START DATA IN THIS EXERCISE
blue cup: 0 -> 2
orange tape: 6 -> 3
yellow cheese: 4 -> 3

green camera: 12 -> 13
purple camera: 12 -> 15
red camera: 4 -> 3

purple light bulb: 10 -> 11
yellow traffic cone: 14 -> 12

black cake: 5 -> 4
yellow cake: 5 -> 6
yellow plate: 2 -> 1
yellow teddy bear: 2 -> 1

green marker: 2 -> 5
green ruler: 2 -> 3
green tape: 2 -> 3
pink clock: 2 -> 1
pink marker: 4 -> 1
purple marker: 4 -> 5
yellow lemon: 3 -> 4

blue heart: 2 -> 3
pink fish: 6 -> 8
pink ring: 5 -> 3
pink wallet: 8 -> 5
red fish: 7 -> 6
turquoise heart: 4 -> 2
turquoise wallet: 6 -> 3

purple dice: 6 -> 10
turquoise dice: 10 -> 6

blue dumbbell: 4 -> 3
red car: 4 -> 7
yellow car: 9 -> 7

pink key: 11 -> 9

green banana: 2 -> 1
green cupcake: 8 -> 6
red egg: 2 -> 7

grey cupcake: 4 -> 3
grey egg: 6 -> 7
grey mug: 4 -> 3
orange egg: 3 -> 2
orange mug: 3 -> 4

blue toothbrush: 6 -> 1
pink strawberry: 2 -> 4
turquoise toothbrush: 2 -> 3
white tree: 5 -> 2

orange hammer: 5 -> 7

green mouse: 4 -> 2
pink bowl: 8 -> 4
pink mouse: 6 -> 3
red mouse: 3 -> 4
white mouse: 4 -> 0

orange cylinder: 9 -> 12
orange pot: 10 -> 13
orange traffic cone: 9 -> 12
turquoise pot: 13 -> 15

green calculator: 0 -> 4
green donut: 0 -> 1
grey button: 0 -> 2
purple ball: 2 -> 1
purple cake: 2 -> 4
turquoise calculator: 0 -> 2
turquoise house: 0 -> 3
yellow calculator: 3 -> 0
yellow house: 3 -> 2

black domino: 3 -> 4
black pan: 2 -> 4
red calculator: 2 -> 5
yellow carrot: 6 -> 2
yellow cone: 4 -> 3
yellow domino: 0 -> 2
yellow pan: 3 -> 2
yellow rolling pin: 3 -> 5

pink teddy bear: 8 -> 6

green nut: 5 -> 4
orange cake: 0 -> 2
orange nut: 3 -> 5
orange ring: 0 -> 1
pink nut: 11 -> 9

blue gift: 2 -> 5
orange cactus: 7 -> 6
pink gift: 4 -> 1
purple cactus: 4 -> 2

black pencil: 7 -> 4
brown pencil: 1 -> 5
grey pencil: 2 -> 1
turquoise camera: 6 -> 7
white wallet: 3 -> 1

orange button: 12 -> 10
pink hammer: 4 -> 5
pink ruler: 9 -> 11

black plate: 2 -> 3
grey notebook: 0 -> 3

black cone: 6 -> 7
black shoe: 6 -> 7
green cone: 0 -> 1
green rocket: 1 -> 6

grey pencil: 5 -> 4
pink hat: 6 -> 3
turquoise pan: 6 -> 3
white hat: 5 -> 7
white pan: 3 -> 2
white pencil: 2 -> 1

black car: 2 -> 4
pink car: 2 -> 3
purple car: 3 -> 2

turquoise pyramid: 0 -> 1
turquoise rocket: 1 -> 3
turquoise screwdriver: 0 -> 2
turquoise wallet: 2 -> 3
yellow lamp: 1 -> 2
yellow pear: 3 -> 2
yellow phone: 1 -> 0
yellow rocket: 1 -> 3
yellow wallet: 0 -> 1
END DATA IN THIS EXERCISE
PROBLEM STATEMENT:
Without any change, write the listing out again.

WRITTEN ANSWER:
blue cup: 0 -> 2
orange tape: 6 -> 3
yellow cheese: 4 -> 3

green camera: 12 -> 13
purple camera: 12 -> 15
red camera: 4 -> 3

purple light bulb: 10 -> 11
yellow traffic cone: 14 -> 12

black cake: 5 -> 4
yellow cake: 5 -> 6
yellow plate: 2 -> 1
yellow teddy bear: 2 -> 1

green marker: 2 -> 5
green ruler: 2 -> 3
green tape: 2 -> 3
pink clock: 2 -> 1
pink marker: 4 -> 1
purple marker: 4 -> 5
yellow lemon: 3 -> 4

blue heart: 2 -> 3
pink fish: 6 -> 8
pink ring: 5 -> 3
pink wallet: 8 -> 5
red fish: 7 -> 6
turquoise heart: 4 -> 2
turquoise wallet: 6 -> 3

purple dice: 6 -> 10
turquoise dice: 10 -> 6

blue dumbbell: 4 -> 3
red car: 4 -> 7
yellow car: 9 -> 7

pink key: 11 -> 9

green banana: 2 -> 1
green cupcake: 8 -> 6
red egg: 2 -> 7

grey cupcake: 4 -> 3
grey egg: 6 -> 7
grey mug: 4 -> 3
orange egg: 3 -> 2
orange mug: 3 -> 4

blue toothbrush: 6 -> 1
pink strawberry: 2 -> 4
turquoise toothbrush: 2 -> 3
white tree: 5 -> 2

orange hammer: 5 -> 7

green mouse: 4 -> 2
pink bowl: 8 -> 4
pink mouse: 6 -> 3
red mouse: 3 -> 4
white mouse: 4 -> 0

orange cylinder: 9 -> 12
orange pot: 10 -> 13
orange traffic cone: 9 -> 12
turquoise pot: 13 -> 15

green calculator: 0 -> 4
green donut: 0 -> 1
grey button: 0 -> 2
purple ball: 2 -> 1
purple cake: 2 -> 4
turquoise calculator: 0 -> 2
turquoise house: 0 -> 3
yellow calculator: 3 -> 0
yellow house: 3 -> 2

black domino: 3 -> 4
black pan: 2 -> 4
red calculator: 2 -> 5
yellow carrot: 6 -> 2
yellow cone: 4 -> 3
yellow domino: 0 -> 2
yellow pan: 3 -> 2
yellow rolling pin: 3 -> 5

pink teddy bear: 8 -> 6

green nut: 5 -> 4
orange cake: 0 -> 2
orange nut: 3 -> 5
orange ring: 0 -> 1
pink nut: 11 -> 9

blue gift: 2 -> 5
orange cactus: 7 -> 6
pink gift: 4 -> 1
purple cactus: 4 -> 2

black pencil: 7 -> 4
brown pencil: 1 -> 5
grey pencil: 2 -> 1
turquoise camera: 6 -> 7
white wallet: 3 -> 1

orange button: 12 -> 10
pink hammer: 4 -> 5
pink ruler: 9 -> 11

black plate: 2 -> 3
grey notebook: 0 -> 3

black cone: 6 -> 7
black shoe: 6 -> 7
green cone: 0 -> 1
green rocket: 1 -> 6

grey pencil: 5 -> 4
pink hat: 6 -> 3
turquoise pan: 6 -> 3
white hat: 5 -> 7
white pan: 3 -> 2
white pencil: 2 -> 1

black car: 2 -> 4
pink car: 2 -> 3
purple car: 3 -> 2

turquoise pyramid: 0 -> 1
turquoise rocket: 1 -> 3
turquoise screwdriver: 0 -> 2
turquoise wallet: 2 -> 3
yellow lamp: 1 -> 2
yellow pear: 3 -> 2
yellow phone: 1 -> 0
yellow rocket: 1 -> 3
yellow wallet: 0 -> 1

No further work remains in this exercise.